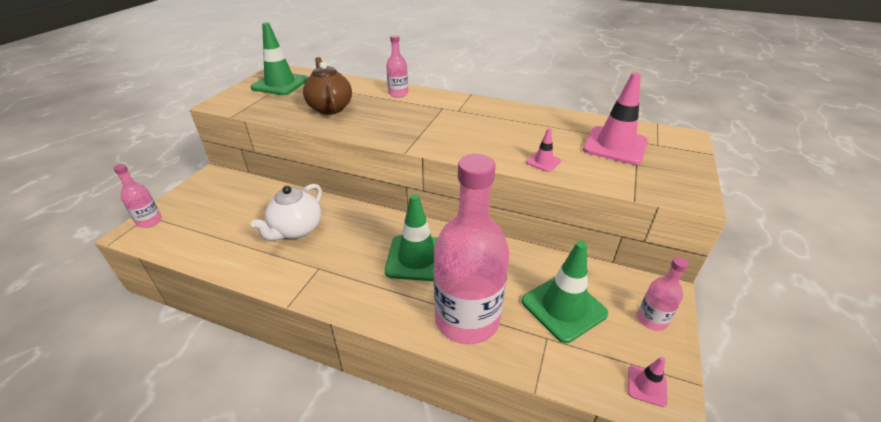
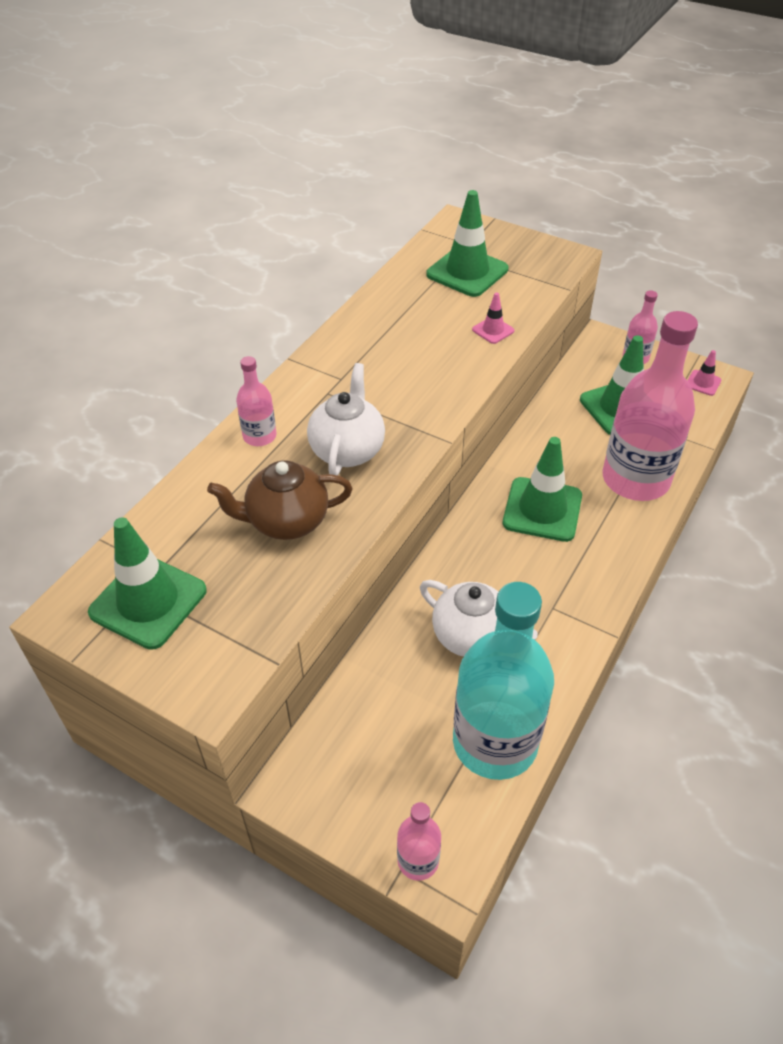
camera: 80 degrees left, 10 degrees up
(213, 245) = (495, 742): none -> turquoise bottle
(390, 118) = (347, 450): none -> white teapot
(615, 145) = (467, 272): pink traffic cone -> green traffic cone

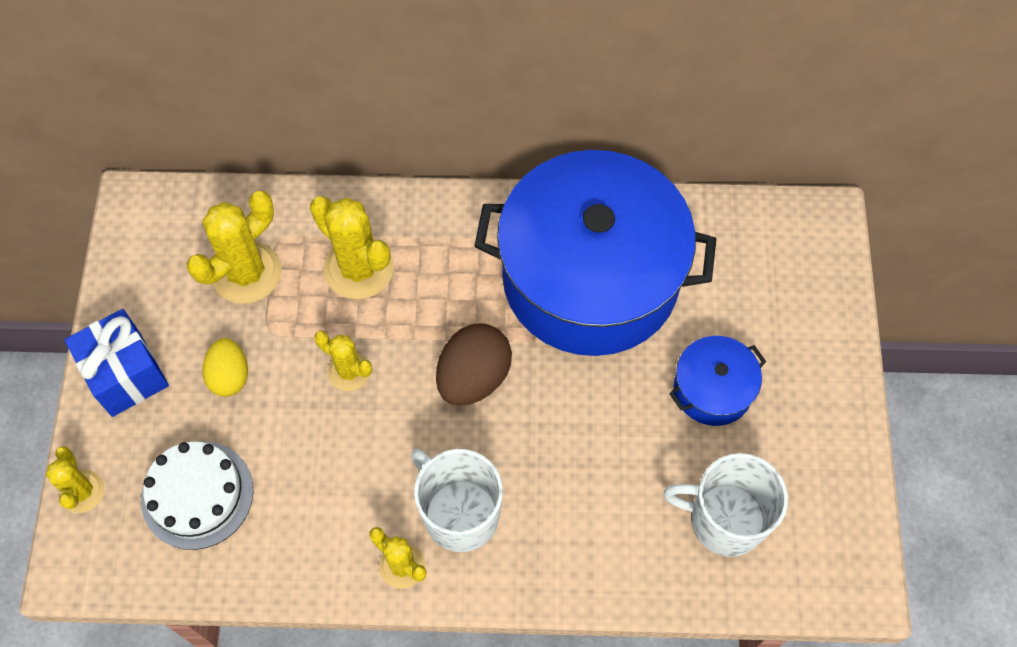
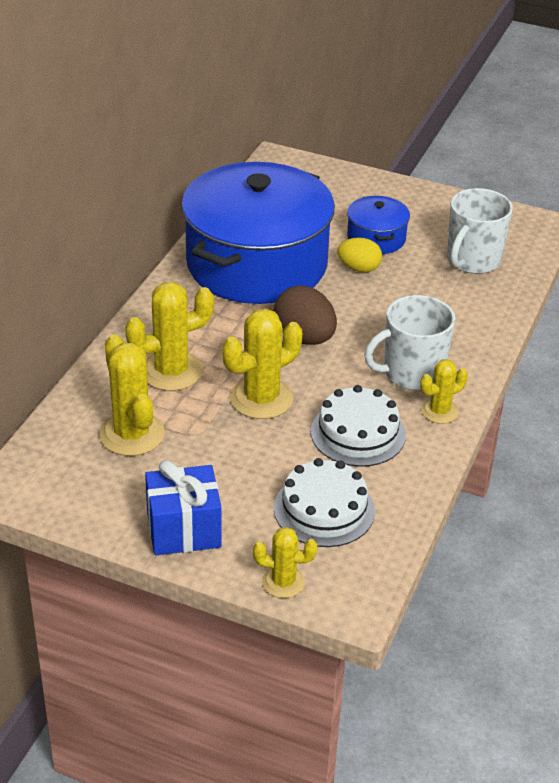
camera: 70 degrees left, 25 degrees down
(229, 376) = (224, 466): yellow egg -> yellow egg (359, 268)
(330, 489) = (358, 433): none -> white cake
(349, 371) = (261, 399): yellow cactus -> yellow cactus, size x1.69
■ ■ ■ ■ ■ ■ ■
## PROBLEM REQUIREMENTS
Where a line of the entries holds the string "camera", include it in the count, and give only the final number.

## ANSWER
2